For the word "AOUT", search the records and show each line in which it occurs.
··· Source information
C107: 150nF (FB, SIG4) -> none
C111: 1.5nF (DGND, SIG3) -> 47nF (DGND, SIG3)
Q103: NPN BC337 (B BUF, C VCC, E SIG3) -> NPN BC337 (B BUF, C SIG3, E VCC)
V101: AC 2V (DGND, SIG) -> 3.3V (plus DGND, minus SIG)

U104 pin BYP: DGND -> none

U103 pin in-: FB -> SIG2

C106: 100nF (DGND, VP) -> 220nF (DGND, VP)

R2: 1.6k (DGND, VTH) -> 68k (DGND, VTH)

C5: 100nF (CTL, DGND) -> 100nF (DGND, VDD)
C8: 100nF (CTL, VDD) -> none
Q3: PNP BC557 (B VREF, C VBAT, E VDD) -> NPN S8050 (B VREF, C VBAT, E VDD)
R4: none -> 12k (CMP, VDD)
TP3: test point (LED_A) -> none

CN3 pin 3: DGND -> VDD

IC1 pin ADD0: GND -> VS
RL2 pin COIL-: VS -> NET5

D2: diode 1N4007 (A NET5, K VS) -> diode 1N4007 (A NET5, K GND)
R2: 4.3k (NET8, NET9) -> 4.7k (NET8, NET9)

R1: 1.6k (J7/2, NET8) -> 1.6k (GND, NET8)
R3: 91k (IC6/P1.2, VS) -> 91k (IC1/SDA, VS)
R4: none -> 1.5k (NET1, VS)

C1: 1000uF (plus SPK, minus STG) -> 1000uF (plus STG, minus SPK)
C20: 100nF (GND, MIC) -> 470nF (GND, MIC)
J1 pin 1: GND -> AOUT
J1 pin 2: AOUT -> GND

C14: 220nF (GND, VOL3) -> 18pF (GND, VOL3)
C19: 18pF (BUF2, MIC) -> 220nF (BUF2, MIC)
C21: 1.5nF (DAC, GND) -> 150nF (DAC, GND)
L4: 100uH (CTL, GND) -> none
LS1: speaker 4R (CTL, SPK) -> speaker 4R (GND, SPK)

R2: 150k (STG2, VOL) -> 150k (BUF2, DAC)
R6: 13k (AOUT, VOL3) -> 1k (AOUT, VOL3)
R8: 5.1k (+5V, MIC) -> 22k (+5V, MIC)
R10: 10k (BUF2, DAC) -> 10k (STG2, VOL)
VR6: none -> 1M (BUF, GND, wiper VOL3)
······
Worked solution =
J1 pin 1: GND -> AOUT
J1 pin 2: AOUT -> GND
R6: 13k (AOUT, VOL3) -> 1k (AOUT, VOL3)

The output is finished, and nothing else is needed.